PROBLEM: A verbatim copy of the records is required, with all pictures left out.
START DATA LISTING
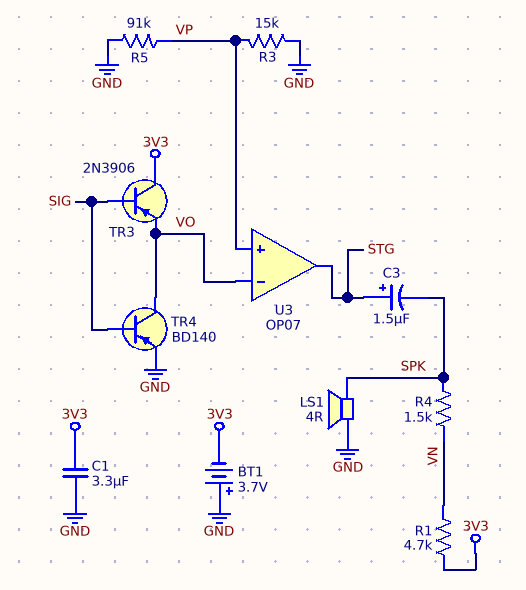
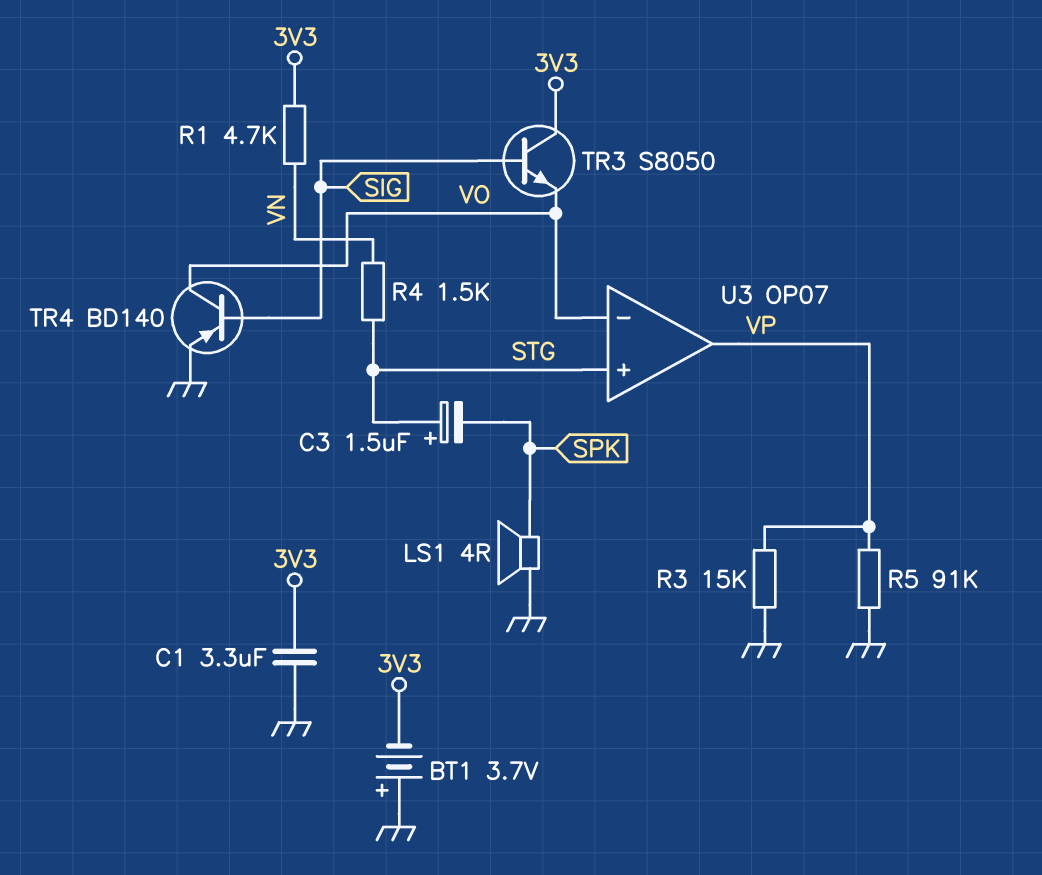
R4: 1.5k (SPK, VN) -> 1.5k (STG, VN)
TR3: PNP 2N3906 (B SIG, C 3V3, E VO) -> NPN S8050 (B SIG, C 3V3, E VO)
U3 pin in+: VP -> STG
U3 pin out: STG -> VP

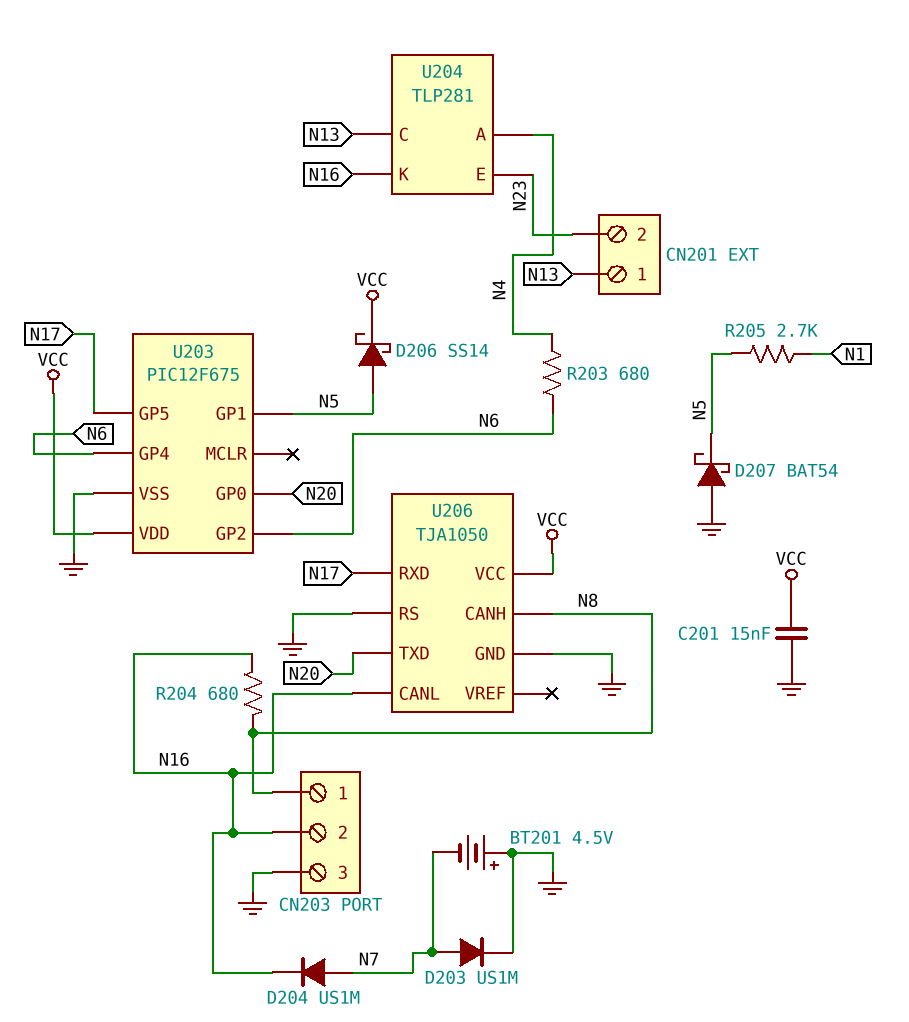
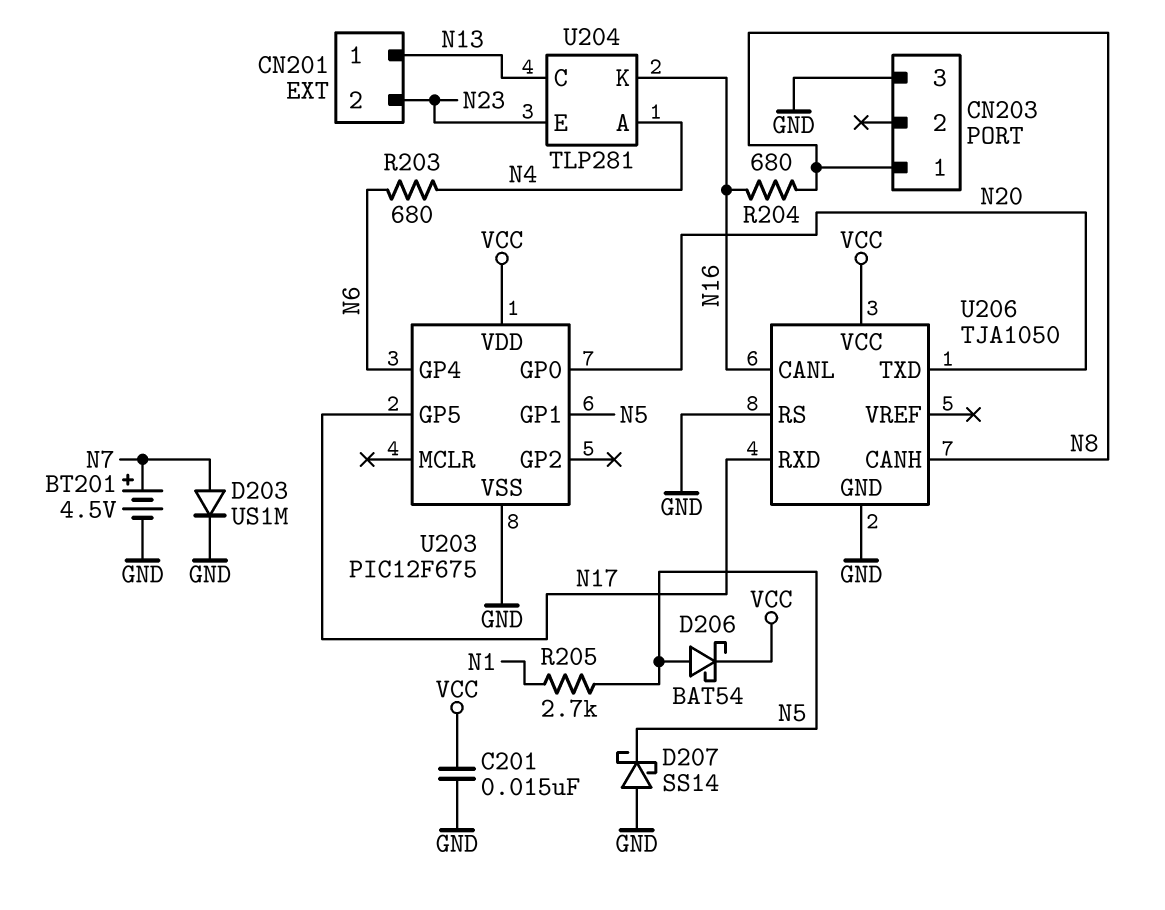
BT201: 4.5V (plus GND, minus N7) -> 4.5V (plus N7, minus GND)
CN203 pin 2: N16 -> none
D204: diode US1M (A N7, K N16) -> none
D206: schottky SS14 (A N5, K VCC) -> schottky BAT54 (A N5, K VCC)
D207: schottky BAT54 (A GND, K N5) -> schottky SS14 (A GND, K N5)
U203 pin GP2: N6 -> none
END DATA LISTING
EXERCISE RESULT:
R4: 1.5k (SPK, VN) -> 1.5k (STG, VN)
TR3: PNP 2N3906 (B SIG, C 3V3, E VO) -> NPN S8050 (B SIG, C 3V3, E VO)
U3 pin in+: VP -> STG
U3 pin out: STG -> VP

BT201: 4.5V (plus GND, minus N7) -> 4.5V (plus N7, minus GND)
CN203 pin 2: N16 -> none
D204: diode US1M (A N7, K N16) -> none
D206: schottky SS14 (A N5, K VCC) -> schottky BAT54 (A N5, K VCC)
D207: schottky BAT54 (A GND, K N5) -> schottky SS14 (A GND, K N5)
U203 pin GP2: N6 -> none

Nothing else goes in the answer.